Exercise aim. Examine each line of the data. Copy those that contain the string "brown".

[Recorded data]
• • • • •

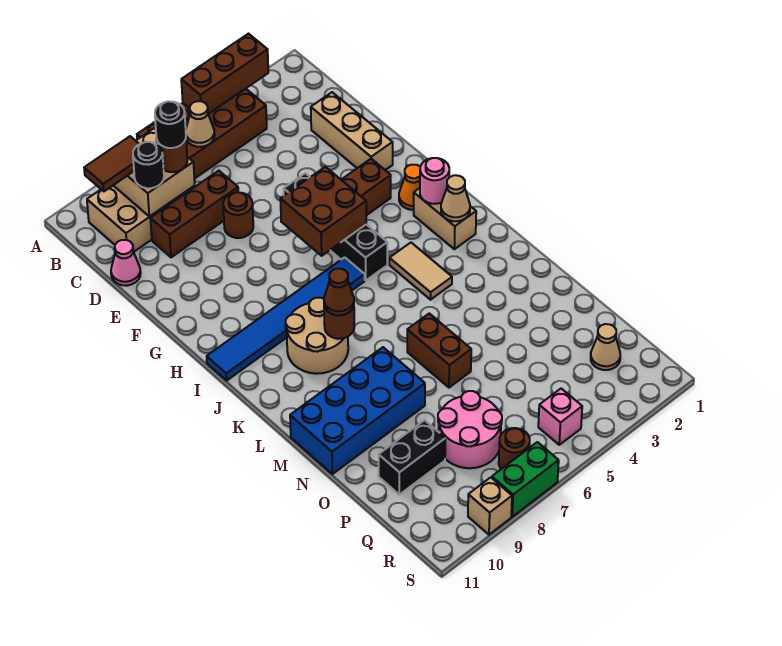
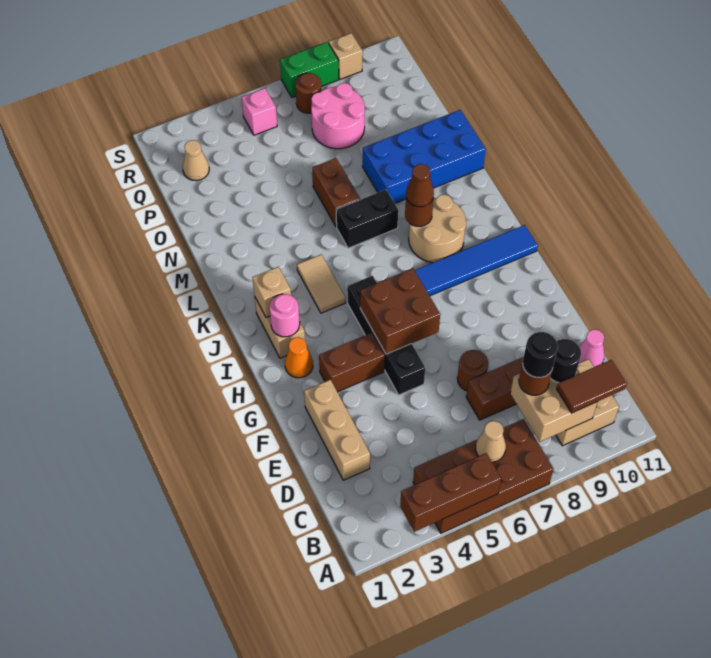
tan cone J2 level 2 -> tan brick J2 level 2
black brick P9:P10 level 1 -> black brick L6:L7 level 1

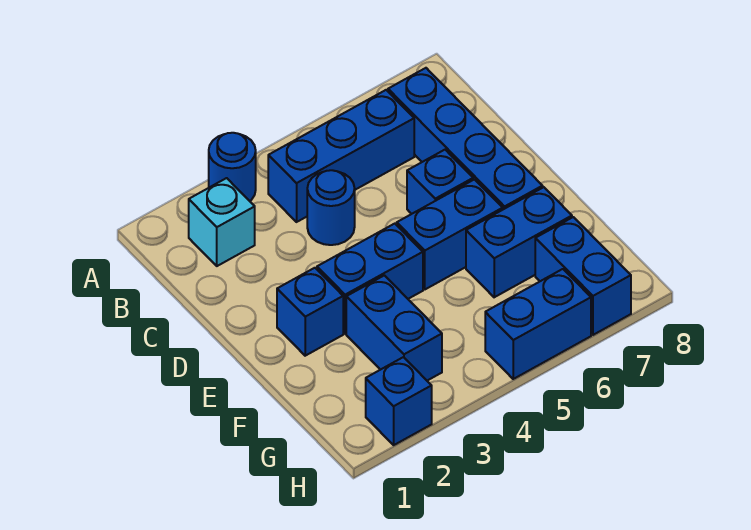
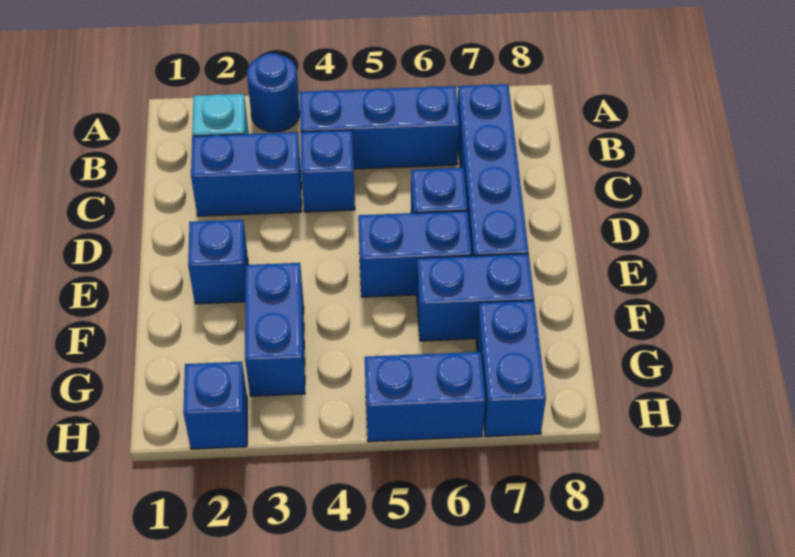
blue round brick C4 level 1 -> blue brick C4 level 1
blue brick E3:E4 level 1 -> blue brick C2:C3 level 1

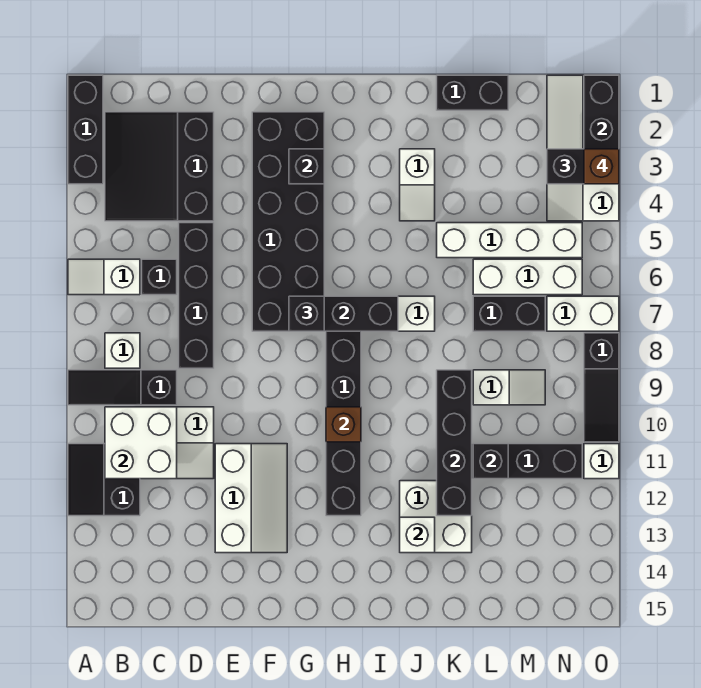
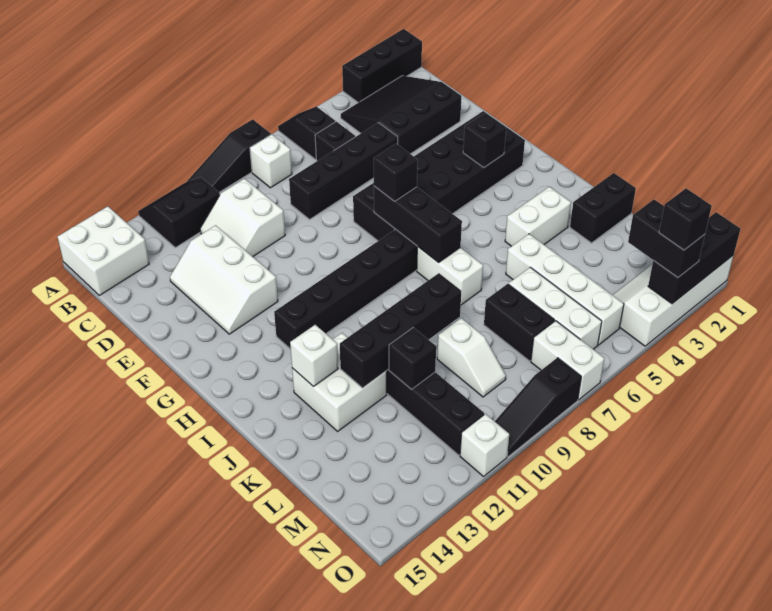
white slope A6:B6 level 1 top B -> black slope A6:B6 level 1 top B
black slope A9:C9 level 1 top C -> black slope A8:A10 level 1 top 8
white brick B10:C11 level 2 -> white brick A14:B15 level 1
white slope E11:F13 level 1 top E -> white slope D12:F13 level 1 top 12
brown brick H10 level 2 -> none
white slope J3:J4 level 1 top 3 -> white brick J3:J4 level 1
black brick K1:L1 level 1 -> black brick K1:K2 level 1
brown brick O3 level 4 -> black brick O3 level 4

• • • • •

Answer to this task.
brown brick H10 level 2 -> none
brown brick O3 level 4 -> black brick O3 level 4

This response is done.